Task instructions: After locating "C1: 68nF (GND, VBAT) -> 150nF (GND, VBAT)" in the listing below, copy that line and each one after it exactly, ending with the line that has "RL3 pin COIL-: OUT2 -> MOT".

+-------+

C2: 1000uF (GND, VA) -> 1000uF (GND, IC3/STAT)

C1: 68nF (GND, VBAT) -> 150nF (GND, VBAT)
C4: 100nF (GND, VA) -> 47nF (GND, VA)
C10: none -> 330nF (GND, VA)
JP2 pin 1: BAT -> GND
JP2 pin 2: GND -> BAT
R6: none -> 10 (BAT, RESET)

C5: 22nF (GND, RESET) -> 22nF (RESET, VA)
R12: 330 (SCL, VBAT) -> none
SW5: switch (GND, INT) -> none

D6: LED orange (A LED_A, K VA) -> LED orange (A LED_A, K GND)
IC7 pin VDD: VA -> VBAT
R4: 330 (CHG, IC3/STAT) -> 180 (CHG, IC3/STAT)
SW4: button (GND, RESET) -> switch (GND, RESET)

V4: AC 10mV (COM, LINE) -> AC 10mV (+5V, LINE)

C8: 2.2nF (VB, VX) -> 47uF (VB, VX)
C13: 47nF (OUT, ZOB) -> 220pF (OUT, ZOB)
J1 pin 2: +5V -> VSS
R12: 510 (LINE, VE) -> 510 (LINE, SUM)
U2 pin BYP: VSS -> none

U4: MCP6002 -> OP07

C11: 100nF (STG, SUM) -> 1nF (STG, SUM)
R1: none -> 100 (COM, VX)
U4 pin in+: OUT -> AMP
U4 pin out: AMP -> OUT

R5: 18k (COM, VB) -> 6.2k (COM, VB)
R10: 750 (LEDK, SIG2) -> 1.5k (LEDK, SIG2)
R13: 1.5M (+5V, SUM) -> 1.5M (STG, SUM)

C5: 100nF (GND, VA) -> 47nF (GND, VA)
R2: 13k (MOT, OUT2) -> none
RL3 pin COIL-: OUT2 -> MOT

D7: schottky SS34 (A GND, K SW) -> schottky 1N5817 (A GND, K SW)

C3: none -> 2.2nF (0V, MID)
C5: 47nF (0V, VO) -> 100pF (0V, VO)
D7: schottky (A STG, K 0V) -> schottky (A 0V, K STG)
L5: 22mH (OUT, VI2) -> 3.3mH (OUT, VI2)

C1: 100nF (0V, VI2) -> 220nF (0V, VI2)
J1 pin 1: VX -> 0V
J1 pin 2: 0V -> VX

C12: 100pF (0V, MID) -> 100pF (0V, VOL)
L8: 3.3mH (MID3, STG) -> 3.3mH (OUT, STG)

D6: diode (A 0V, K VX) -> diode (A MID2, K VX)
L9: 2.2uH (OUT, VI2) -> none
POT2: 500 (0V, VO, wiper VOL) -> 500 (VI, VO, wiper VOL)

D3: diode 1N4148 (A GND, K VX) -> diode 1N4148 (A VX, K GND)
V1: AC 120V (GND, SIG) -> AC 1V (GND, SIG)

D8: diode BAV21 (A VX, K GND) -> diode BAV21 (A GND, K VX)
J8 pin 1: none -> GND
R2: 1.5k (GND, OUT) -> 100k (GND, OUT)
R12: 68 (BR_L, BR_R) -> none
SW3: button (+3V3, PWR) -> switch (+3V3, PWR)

+-------+

Reply to the task:
C1: 68nF (GND, VBAT) -> 150nF (GND, VBAT)
C4: 100nF (GND, VA) -> 47nF (GND, VA)
C10: none -> 330nF (GND, VA)
JP2 pin 1: BAT -> GND
JP2 pin 2: GND -> BAT
R6: none -> 10 (BAT, RESET)

C5: 22nF (GND, RESET) -> 22nF (RESET, VA)
R12: 330 (SCL, VBAT) -> none
SW5: switch (GND, INT) -> none

D6: LED orange (A LED_A, K VA) -> LED orange (A LED_A, K GND)
IC7 pin VDD: VA -> VBAT
R4: 330 (CHG, IC3/STAT) -> 180 (CHG, IC3/STAT)
SW4: button (GND, RESET) -> switch (GND, RESET)

V4: AC 10mV (COM, LINE) -> AC 10mV (+5V, LINE)

C8: 2.2nF (VB, VX) -> 47uF (VB, VX)
C13: 47nF (OUT, ZOB) -> 220pF (OUT, ZOB)
J1 pin 2: +5V -> VSS
R12: 510 (LINE, VE) -> 510 (LINE, SUM)
U2 pin BYP: VSS -> none

U4: MCP6002 -> OP07

C11: 100nF (STG, SUM) -> 1nF (STG, SUM)
R1: none -> 100 (COM, VX)
U4 pin in+: OUT -> AMP
U4 pin out: AMP -> OUT

R5: 18k (COM, VB) -> 6.2k (COM, VB)
R10: 750 (LEDK, SIG2) -> 1.5k (LEDK, SIG2)
R13: 1.5M (+5V, SUM) -> 1.5M (STG, SUM)

C5: 100nF (GND, VA) -> 47nF (GND, VA)
R2: 13k (MOT, OUT2) -> none
RL3 pin COIL-: OUT2 -> MOT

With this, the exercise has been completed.